Task: All lines ahead of the one containing "R1: 33k (AGND, N2) -> 47k (AGND, N2)" are to be left out; that line and each one after it, through the end of the records below, are to be duplicated exactly.

┌──

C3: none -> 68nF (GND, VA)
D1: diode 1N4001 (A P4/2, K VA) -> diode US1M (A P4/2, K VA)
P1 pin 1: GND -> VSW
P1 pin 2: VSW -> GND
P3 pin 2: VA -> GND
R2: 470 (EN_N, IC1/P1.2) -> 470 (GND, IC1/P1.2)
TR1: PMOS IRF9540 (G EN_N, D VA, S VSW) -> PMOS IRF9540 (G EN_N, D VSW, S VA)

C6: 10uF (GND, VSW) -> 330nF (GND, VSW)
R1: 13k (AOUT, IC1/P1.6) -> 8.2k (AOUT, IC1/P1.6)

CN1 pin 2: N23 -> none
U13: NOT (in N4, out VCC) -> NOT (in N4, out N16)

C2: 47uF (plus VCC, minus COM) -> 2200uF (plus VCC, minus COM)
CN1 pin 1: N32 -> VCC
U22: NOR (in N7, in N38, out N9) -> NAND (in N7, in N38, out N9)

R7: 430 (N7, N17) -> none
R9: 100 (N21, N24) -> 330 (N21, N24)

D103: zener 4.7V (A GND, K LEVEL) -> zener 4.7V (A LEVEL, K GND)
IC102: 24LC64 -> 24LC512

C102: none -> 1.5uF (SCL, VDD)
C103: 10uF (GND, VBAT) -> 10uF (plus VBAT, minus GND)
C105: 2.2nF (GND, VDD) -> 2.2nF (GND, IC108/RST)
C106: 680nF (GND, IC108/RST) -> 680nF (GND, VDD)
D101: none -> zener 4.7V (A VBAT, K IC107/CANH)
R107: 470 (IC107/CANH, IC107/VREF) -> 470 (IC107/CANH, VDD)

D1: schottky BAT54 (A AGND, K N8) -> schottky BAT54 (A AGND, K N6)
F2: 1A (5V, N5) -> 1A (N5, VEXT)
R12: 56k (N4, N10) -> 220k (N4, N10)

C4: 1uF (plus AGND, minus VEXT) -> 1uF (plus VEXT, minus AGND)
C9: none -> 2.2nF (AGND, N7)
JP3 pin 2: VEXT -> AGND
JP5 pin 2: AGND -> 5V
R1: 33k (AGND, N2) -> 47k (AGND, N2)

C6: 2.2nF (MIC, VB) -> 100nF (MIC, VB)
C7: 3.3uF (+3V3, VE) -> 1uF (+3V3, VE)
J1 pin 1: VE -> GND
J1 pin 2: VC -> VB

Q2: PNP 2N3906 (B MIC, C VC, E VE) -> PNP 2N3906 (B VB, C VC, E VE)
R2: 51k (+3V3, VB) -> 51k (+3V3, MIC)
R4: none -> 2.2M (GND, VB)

└──

Task result:
R1: 33k (AGND, N2) -> 47k (AGND, N2)

C6: 2.2nF (MIC, VB) -> 100nF (MIC, VB)
C7: 3.3uF (+3V3, VE) -> 1uF (+3V3, VE)
J1 pin 1: VE -> GND
J1 pin 2: VC -> VB

Q2: PNP 2N3906 (B MIC, C VC, E VE) -> PNP 2N3906 (B VB, C VC, E VE)
R2: 51k (+3V3, VB) -> 51k (+3V3, MIC)
R4: none -> 2.2M (GND, VB)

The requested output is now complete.